■ **EXTRACTED ENTRIES**:
-*-

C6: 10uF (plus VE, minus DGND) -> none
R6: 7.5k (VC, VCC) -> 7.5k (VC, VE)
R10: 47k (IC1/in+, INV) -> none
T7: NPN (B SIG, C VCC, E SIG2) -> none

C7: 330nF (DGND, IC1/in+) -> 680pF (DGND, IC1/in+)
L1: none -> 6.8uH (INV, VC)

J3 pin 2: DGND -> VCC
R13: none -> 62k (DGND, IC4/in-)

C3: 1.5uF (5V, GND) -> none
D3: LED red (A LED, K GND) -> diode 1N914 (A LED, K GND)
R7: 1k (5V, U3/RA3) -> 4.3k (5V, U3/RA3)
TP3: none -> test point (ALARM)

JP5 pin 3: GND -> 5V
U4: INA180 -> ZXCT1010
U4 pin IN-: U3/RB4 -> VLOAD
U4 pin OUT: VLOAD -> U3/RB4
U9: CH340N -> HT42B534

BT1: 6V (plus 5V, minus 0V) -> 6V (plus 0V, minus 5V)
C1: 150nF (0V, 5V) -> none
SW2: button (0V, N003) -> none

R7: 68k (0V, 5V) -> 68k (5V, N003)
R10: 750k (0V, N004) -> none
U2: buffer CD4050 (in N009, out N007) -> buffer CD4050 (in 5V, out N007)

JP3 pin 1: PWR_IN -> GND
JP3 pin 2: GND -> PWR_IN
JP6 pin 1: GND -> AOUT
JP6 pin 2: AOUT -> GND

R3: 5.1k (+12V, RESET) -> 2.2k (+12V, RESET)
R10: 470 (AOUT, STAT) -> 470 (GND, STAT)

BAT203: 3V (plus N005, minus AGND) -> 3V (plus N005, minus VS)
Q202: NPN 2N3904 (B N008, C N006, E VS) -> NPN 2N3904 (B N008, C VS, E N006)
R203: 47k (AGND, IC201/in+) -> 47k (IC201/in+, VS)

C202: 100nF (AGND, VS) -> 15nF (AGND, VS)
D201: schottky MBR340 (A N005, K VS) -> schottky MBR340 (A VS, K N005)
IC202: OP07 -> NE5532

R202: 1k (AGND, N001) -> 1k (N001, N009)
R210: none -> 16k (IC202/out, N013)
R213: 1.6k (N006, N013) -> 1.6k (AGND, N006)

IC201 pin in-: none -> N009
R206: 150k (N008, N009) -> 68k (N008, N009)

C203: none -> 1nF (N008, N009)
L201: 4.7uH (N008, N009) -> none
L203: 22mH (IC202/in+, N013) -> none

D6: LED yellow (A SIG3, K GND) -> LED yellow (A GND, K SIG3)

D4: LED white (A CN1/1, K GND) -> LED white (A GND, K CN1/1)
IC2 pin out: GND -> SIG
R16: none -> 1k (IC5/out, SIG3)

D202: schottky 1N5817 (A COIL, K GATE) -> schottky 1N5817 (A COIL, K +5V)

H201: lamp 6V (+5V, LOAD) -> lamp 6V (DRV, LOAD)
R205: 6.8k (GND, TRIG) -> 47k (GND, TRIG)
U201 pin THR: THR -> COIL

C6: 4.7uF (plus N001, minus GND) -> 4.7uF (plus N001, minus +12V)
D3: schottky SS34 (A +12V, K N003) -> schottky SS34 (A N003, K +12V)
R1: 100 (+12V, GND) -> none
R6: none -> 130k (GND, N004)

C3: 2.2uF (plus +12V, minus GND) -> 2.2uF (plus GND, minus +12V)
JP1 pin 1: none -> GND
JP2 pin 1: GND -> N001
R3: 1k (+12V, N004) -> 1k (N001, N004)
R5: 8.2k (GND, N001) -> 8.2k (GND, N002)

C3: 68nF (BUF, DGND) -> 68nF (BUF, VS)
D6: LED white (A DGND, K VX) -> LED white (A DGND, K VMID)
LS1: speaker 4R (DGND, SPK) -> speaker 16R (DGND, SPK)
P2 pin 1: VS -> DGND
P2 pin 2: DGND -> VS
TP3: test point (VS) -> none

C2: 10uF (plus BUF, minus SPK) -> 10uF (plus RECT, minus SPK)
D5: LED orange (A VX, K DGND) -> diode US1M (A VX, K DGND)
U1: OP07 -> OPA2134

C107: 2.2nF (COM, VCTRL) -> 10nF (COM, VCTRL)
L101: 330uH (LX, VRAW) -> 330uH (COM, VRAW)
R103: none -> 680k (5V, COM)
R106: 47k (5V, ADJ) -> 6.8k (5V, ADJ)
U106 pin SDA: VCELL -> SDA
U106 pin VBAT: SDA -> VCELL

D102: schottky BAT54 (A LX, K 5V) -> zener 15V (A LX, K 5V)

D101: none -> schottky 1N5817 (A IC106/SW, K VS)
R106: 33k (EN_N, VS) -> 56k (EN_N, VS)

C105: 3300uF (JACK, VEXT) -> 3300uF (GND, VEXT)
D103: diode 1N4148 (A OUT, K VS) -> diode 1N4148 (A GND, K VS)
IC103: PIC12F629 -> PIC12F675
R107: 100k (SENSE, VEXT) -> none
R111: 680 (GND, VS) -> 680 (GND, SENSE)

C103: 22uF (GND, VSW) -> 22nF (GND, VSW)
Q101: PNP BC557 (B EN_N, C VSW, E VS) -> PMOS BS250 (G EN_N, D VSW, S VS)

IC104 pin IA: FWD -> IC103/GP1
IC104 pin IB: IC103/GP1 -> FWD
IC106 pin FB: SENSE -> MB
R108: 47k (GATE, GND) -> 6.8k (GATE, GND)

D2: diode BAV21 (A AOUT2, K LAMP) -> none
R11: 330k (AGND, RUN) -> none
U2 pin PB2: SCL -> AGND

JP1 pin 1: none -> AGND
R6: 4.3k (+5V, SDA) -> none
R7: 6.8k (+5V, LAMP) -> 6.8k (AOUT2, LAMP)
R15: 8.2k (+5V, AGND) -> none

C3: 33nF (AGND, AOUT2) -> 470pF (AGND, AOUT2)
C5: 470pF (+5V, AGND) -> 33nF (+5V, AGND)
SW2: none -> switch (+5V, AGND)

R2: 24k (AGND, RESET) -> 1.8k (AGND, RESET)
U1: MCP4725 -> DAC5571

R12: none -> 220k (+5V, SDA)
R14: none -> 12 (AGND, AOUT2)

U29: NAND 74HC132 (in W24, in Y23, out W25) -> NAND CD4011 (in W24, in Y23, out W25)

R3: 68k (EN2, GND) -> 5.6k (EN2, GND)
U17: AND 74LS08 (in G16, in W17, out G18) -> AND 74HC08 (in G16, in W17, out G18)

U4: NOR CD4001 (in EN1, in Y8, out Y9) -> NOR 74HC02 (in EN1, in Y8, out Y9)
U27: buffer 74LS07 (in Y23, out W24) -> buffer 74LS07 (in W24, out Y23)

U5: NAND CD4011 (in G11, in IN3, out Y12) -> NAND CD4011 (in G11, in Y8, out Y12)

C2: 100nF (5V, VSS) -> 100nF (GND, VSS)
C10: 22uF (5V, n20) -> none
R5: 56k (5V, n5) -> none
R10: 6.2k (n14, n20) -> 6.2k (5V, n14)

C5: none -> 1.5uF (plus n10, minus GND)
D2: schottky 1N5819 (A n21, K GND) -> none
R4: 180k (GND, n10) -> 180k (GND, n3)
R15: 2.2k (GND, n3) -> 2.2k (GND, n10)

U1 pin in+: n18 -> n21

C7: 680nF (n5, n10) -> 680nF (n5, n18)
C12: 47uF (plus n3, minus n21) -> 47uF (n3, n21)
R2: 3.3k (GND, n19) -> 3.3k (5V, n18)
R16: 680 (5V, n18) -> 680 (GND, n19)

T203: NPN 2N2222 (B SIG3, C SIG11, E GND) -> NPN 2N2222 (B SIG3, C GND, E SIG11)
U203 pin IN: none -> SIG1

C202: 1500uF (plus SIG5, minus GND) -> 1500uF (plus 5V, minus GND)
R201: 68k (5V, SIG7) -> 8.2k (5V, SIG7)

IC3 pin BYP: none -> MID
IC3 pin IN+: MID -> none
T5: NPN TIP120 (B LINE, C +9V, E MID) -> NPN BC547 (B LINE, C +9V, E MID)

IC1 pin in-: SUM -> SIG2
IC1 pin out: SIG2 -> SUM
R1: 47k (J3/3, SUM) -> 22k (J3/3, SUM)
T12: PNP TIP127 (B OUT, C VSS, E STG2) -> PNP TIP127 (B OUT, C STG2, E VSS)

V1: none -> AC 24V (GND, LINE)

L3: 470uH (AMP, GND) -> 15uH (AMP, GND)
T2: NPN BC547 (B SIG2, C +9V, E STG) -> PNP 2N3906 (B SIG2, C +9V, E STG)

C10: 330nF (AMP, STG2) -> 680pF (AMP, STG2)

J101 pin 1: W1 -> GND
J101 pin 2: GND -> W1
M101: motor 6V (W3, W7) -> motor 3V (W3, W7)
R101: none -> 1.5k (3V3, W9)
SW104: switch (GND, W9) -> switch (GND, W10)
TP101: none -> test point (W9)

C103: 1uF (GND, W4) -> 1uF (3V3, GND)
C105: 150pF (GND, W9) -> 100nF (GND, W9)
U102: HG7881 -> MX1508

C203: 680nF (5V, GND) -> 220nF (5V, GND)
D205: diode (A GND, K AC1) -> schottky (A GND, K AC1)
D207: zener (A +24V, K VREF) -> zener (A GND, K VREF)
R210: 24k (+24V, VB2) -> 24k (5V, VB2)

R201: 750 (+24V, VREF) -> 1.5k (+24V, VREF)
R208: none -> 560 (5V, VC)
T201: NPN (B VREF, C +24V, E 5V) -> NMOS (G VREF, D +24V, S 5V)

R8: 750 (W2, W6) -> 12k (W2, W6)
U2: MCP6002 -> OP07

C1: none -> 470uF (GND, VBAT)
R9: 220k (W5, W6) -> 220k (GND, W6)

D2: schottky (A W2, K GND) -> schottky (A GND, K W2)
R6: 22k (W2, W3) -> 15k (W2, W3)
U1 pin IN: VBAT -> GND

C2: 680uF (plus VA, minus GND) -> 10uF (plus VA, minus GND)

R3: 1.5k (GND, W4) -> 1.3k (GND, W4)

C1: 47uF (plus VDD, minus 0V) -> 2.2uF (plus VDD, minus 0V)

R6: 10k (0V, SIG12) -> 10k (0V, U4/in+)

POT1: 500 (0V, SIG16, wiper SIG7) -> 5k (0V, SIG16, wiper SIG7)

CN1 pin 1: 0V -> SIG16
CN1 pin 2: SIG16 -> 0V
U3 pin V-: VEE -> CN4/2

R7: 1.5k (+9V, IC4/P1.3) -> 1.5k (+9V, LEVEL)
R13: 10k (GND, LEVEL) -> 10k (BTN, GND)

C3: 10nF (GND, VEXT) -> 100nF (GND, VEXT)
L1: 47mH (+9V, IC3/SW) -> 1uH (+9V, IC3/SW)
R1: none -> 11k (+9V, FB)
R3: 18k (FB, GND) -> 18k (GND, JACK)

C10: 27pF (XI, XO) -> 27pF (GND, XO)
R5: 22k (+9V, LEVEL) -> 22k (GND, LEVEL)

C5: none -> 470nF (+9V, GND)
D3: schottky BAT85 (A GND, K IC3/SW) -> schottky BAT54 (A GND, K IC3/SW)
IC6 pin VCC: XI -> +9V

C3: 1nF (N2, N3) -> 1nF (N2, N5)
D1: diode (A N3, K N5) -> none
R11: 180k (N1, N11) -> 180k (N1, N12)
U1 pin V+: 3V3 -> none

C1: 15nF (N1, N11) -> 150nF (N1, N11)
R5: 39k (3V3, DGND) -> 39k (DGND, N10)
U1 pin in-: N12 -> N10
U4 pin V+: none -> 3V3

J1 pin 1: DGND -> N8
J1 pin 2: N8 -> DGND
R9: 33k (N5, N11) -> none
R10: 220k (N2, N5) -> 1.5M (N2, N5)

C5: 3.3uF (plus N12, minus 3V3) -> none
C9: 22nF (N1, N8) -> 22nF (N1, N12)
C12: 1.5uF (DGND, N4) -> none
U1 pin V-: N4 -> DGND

-*-

■ **ASSIGNED TASK**: Please reproduce exactly the lines from the first one of the records above through the line containing "C3: 1.5uF (5V, GND) -> none", both included, and nothing else.

■ **EXERCISE SOLUTION**:
C6: 10uF (plus VE, minus DGND) -> none
R6: 7.5k (VC, VCC) -> 7.5k (VC, VE)
R10: 47k (IC1/in+, INV) -> none
T7: NPN (B SIG, C VCC, E SIG2) -> none

C7: 330nF (DGND, IC1/in+) -> 680pF (DGND, IC1/in+)
L1: none -> 6.8uH (INV, VC)

J3 pin 2: DGND -> VCC
R13: none -> 62k (DGND, IC4/in-)

C3: 1.5uF (5V, GND) -> none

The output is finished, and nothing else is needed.